#### Dataset excerpts

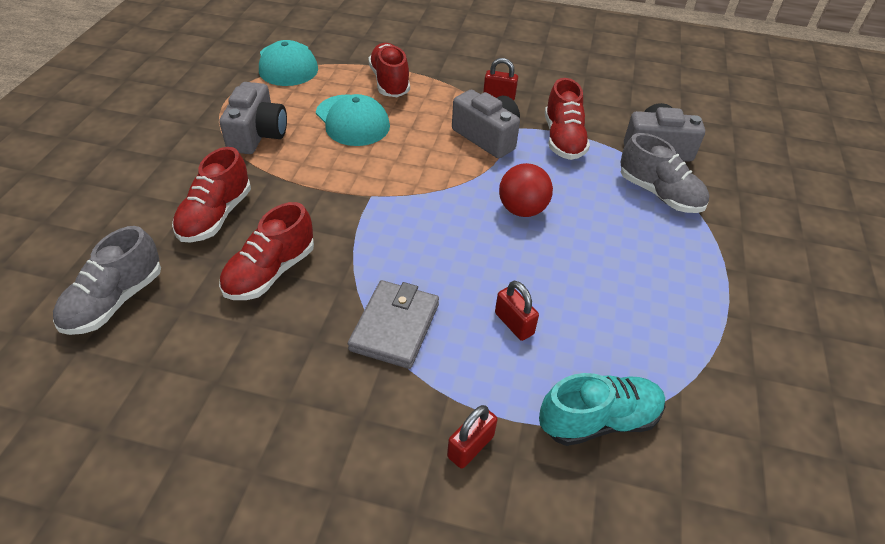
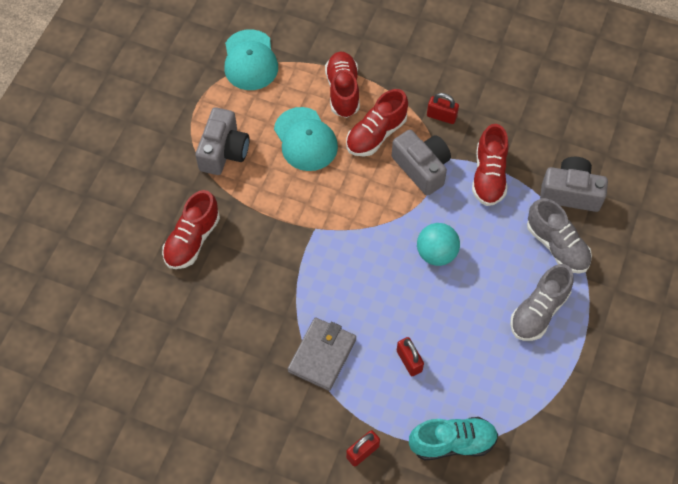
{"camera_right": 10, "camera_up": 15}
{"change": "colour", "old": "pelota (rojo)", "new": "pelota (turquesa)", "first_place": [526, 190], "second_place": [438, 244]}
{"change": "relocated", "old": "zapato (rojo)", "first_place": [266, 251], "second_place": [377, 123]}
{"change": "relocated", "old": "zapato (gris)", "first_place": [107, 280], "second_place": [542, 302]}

########
#### Dataset excerpts

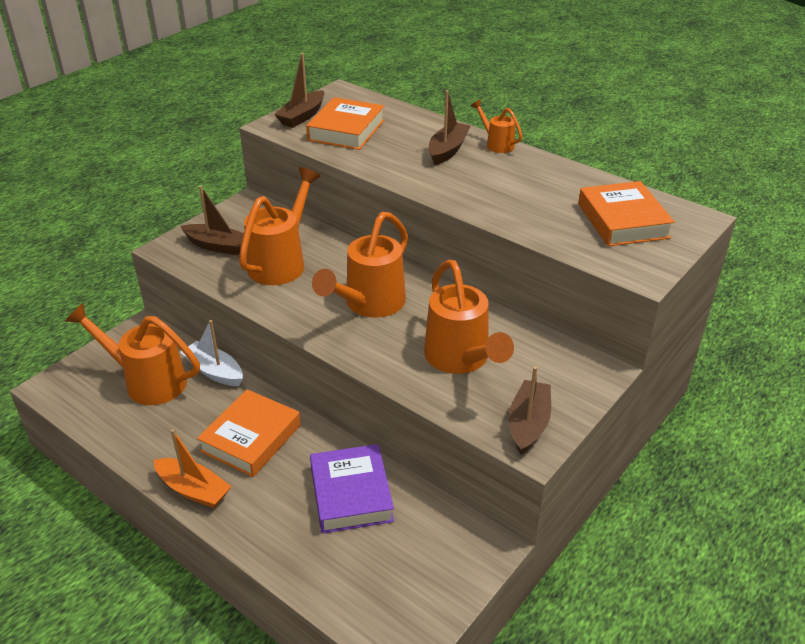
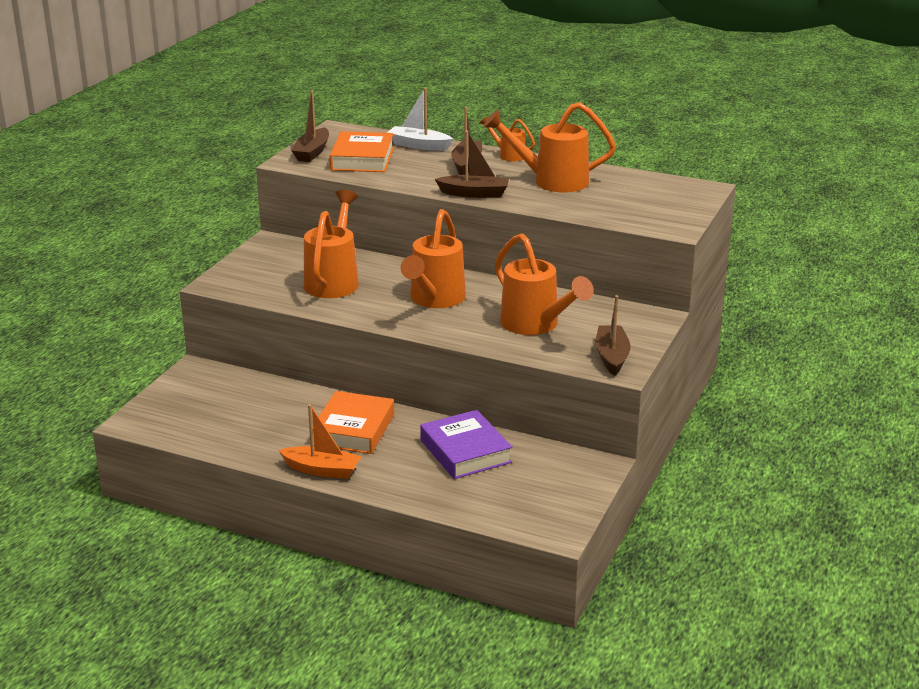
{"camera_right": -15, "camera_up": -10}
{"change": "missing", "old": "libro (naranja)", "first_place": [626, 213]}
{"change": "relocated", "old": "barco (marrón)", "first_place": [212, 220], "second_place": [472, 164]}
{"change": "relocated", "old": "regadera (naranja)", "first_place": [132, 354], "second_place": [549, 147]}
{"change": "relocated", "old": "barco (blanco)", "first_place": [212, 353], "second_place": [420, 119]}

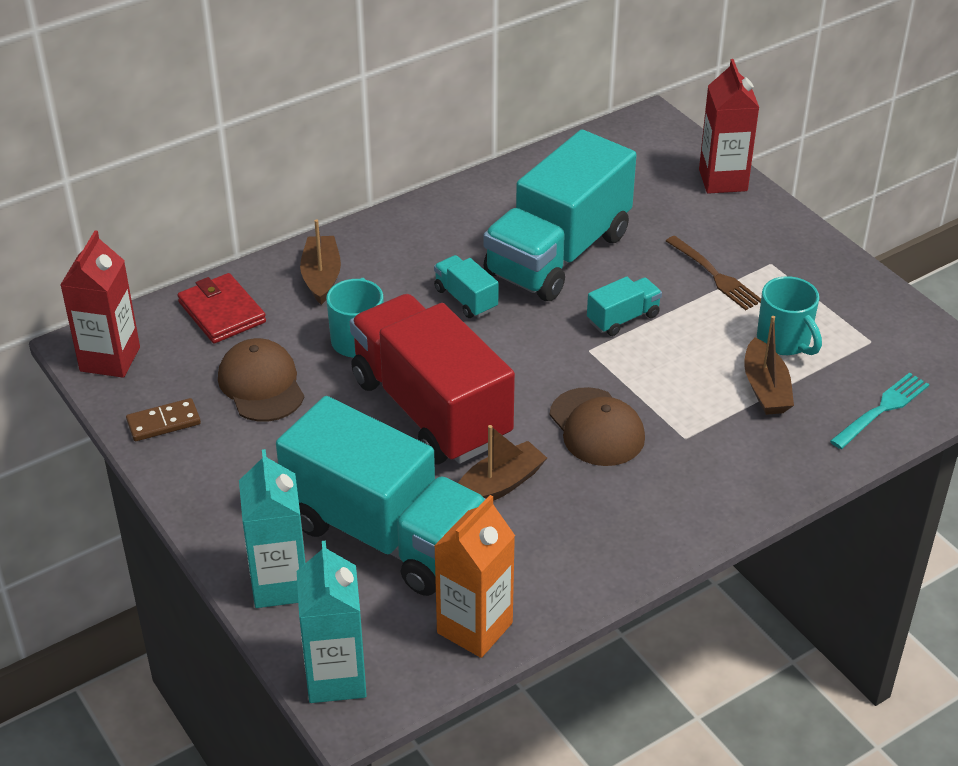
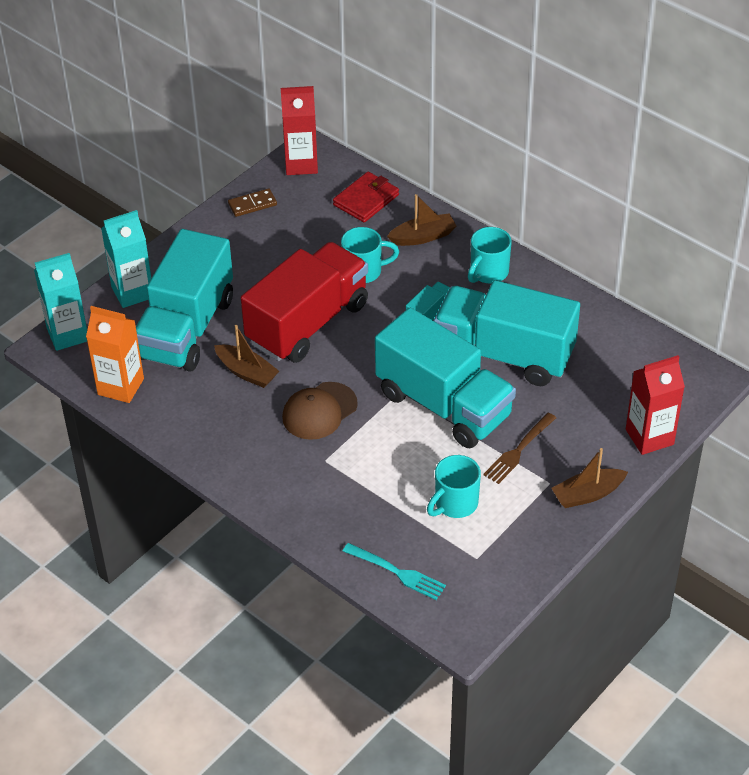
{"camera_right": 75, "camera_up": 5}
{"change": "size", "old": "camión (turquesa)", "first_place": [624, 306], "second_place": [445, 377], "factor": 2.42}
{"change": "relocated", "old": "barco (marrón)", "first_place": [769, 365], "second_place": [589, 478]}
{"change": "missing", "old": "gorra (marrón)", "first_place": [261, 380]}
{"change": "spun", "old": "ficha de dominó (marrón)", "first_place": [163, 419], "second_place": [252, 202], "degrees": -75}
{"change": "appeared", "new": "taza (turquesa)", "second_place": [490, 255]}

########

The expected answer is a copy of each line in the records that holds the word "naranja".

Task answer:
{"change": "missing", "old": "libro (naranja)", "first_place": [626, 213]}
{"change": "relocated", "old": "regadera (naranja)", "first_place": [132, 354], "second_place": [549, 147]}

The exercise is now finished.